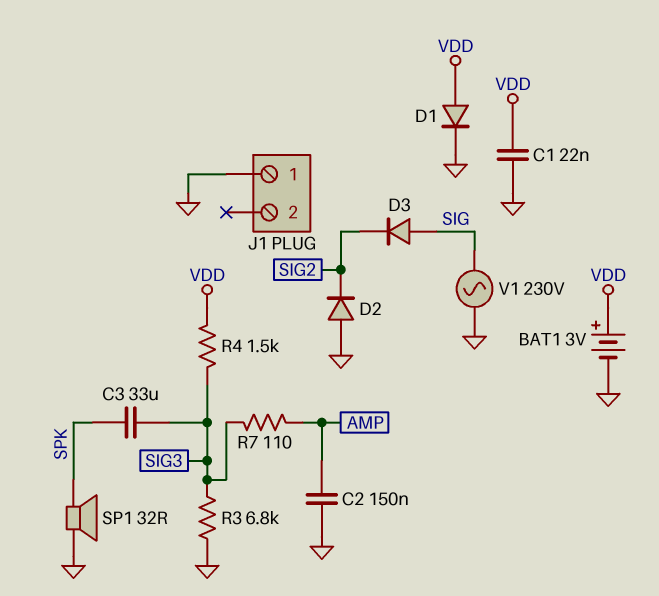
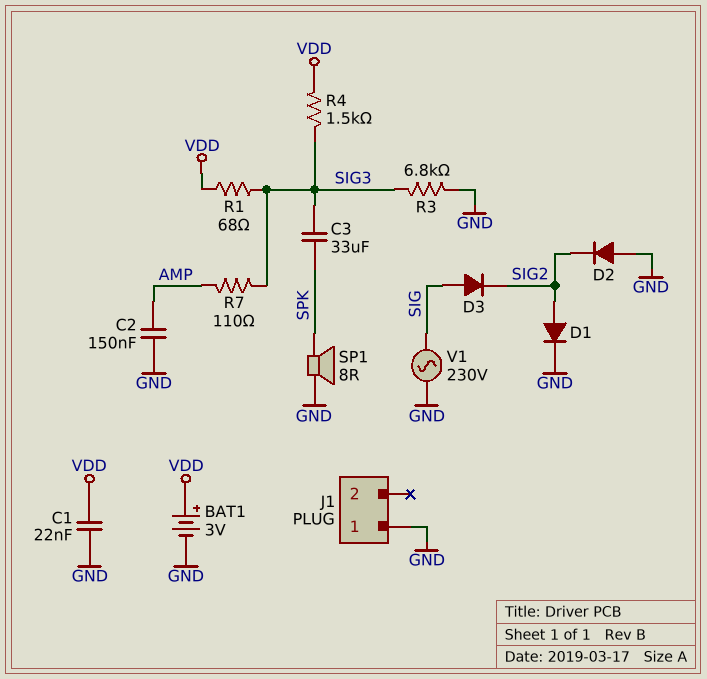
D1: diode (A VDD, K GND) -> diode (A SIG2, K GND)
R1: none -> 68 (SIG3, VDD)
SP1: speaker 32R (GND, SPK) -> speaker 8R (GND, SPK)

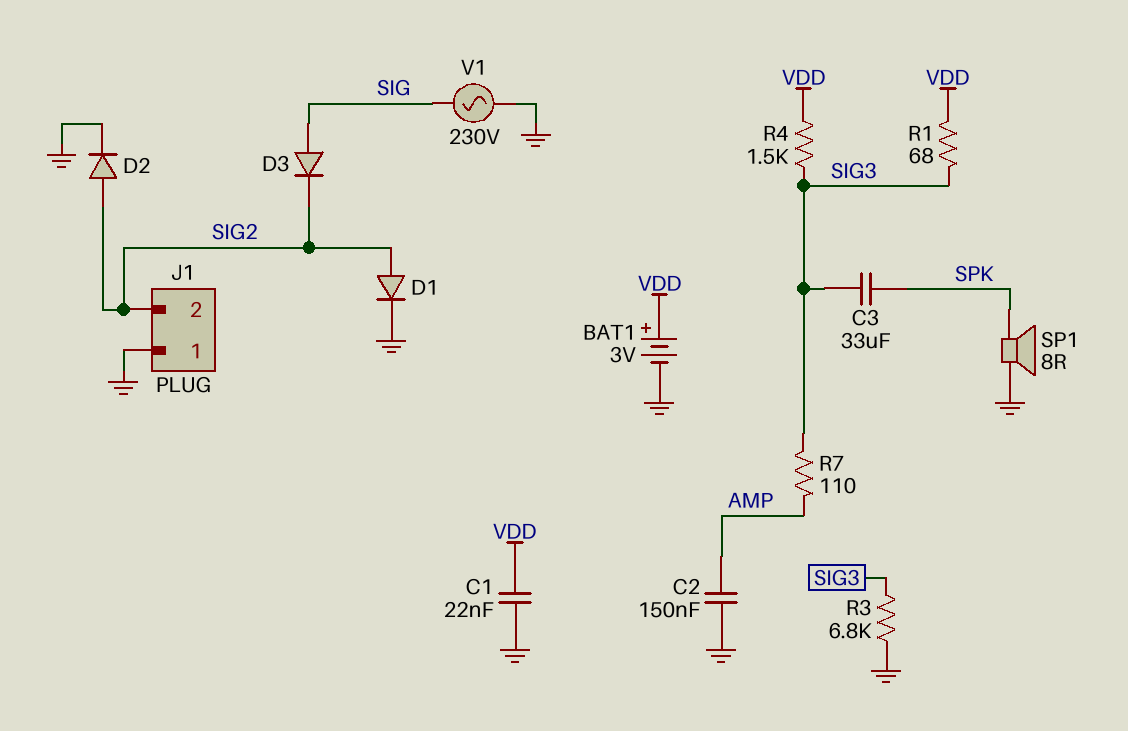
D2: diode (A GND, K SIG2) -> diode (A SIG2, K GND)
J1 pin 2: none -> SIG2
::::::
THE PROBLEM: Copy every record above exactly, leaving out the pictures.

RESULT:
D1: diode (A VDD, K GND) -> diode (A SIG2, K GND)
R1: none -> 68 (SIG3, VDD)
SP1: speaker 32R (GND, SPK) -> speaker 8R (GND, SPK)

D2: diode (A GND, K SIG2) -> diode (A SIG2, K GND)
J1 pin 2: none -> SIG2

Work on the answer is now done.